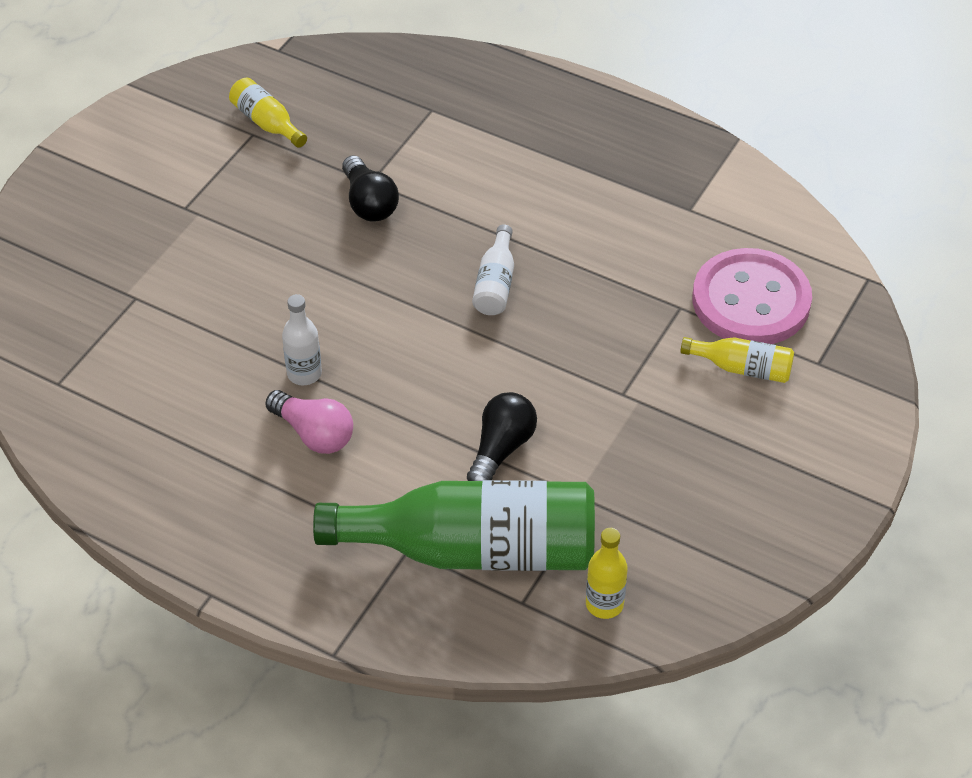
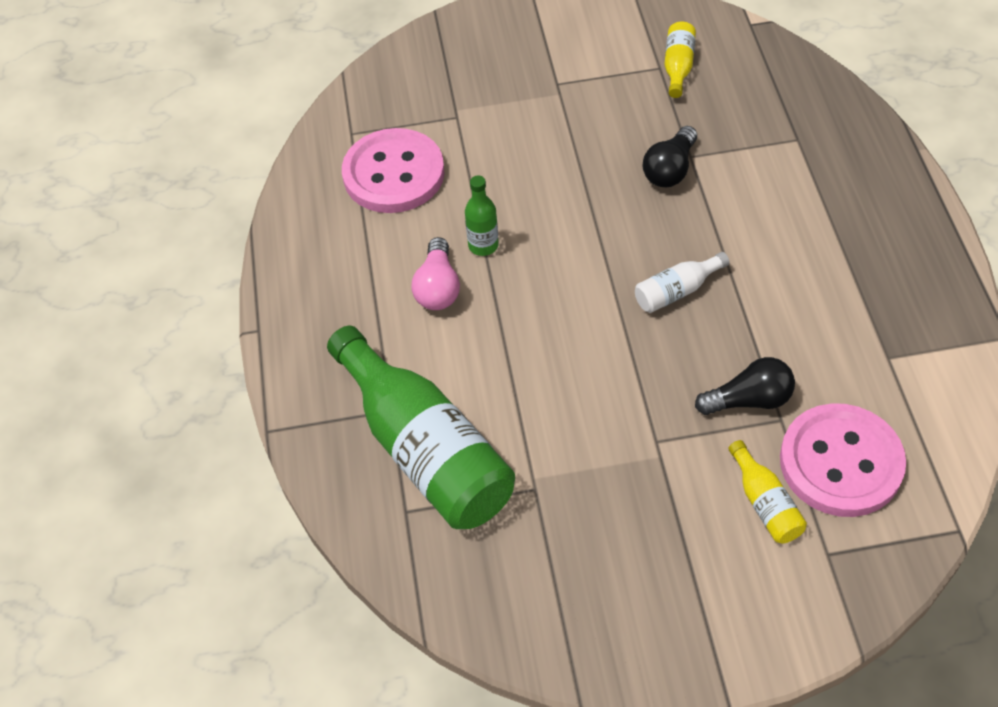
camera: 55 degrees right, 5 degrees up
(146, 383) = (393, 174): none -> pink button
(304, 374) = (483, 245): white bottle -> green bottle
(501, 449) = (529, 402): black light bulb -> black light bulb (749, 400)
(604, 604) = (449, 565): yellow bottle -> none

------------------------------------------------

**Exercise aim**: In the data above, tally the lines that contain the string "bottle" and give that figure alone.

**Exercise result**: 2